> EXERCISE INPUTS
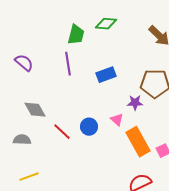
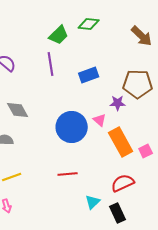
green trapezoid: (76, 35) -> (59, 35), turned 30
blue circle: (89, 127) -> (72, 127), size x1.8
red line: (62, 132) -> (68, 174), moved, turned -48

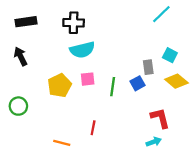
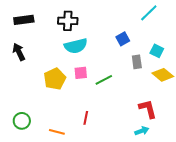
blue square: (137, 83) -> (123, 39), moved
green line: (113, 87) -> (104, 80), turned 54
green circle: (18, 106) -> (22, 121), moved

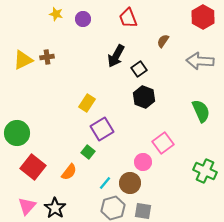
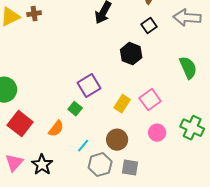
black square: (139, 69) -> (149, 26), moved
yellow rectangle: (87, 103) -> (122, 104), moved
pink circle: (143, 162) -> (157, 133), moved
cyan line: (105, 183) -> (83, 146), moved

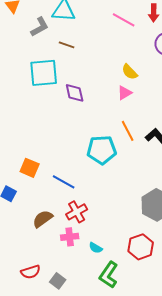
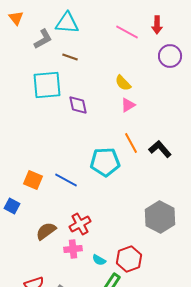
yellow semicircle: (130, 72) -> (123, 83), moved
blue line: (64, 182) -> (66, 180), moved
red hexagon: (141, 247) -> (129, 259), moved

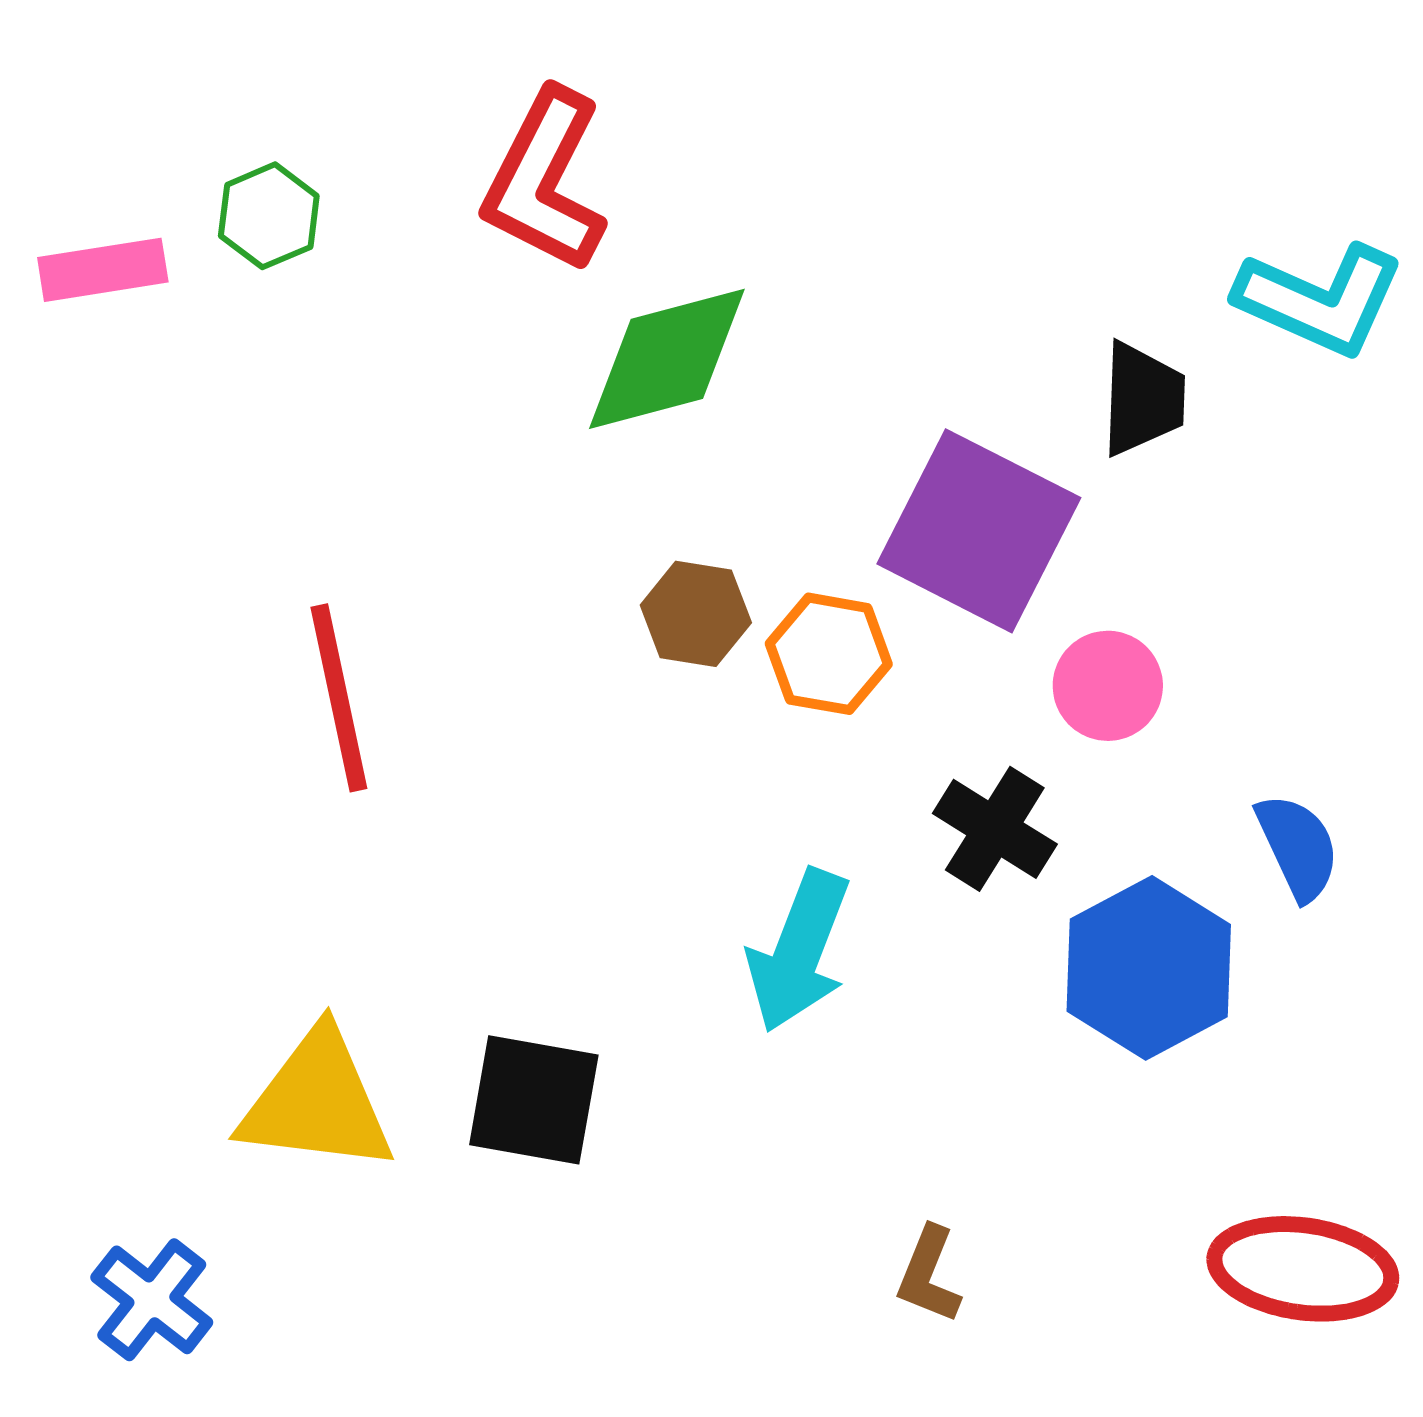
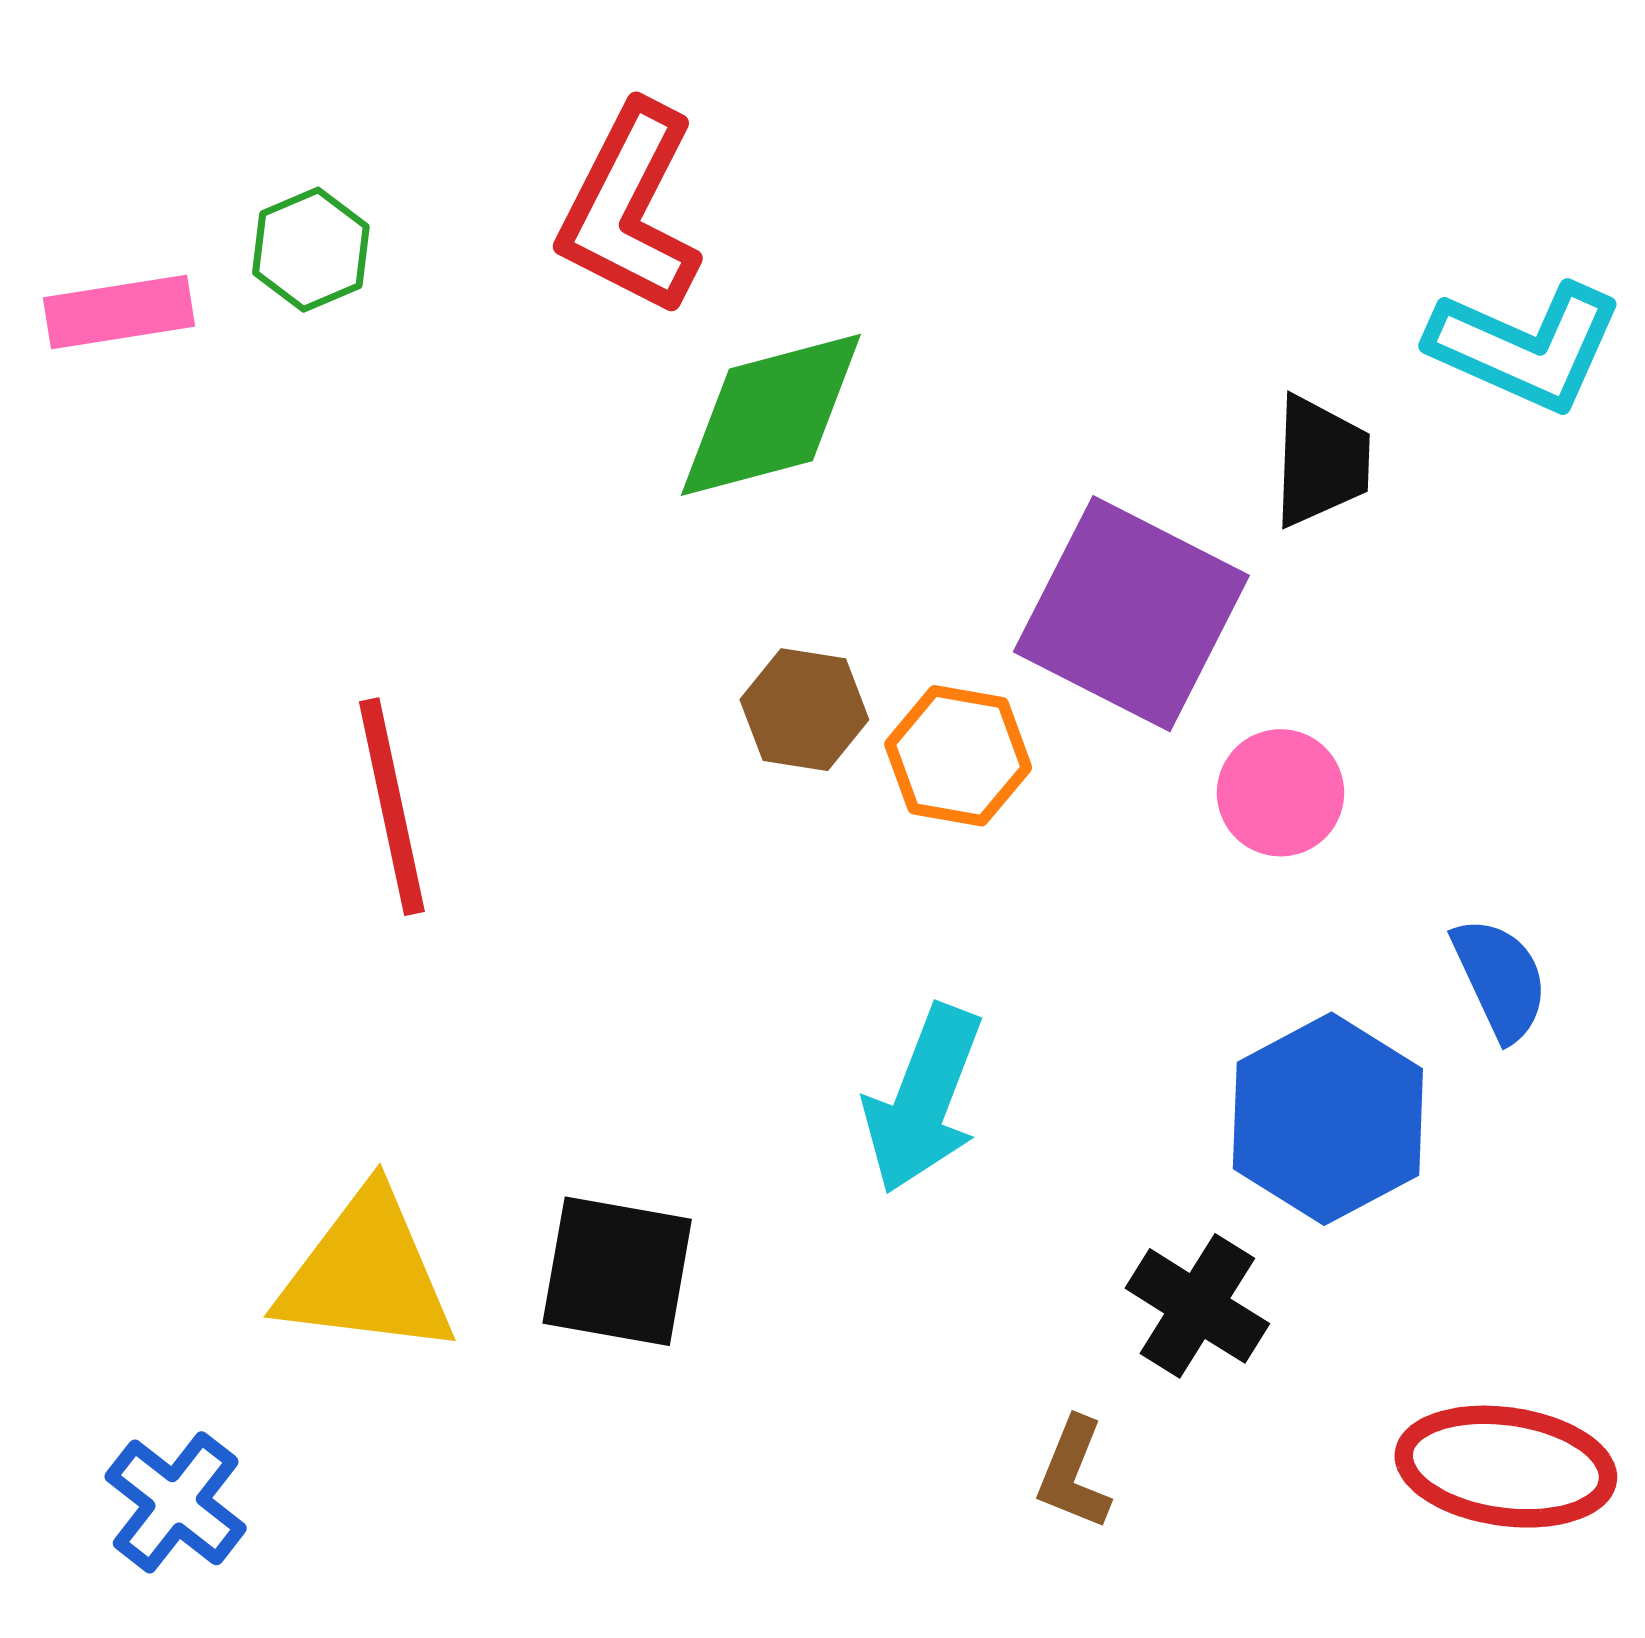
black cross: (995, 829) -> (1197, 1306), moved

> WHAT IS BEING ASKED
Print again, word for word, every line from the line with "cyan line: (105, 183) -> (83, 146), moved" to the final line of the records, inclusive; skip the pictures.

> RESULT OF THIS EXERCISE
cyan line: (105, 183) -> (83, 146), moved

yellow semicircle: (130, 72) -> (123, 83), moved
blue line: (64, 182) -> (66, 180), moved
red hexagon: (141, 247) -> (129, 259), moved

black cross: (995, 829) -> (1197, 1306), moved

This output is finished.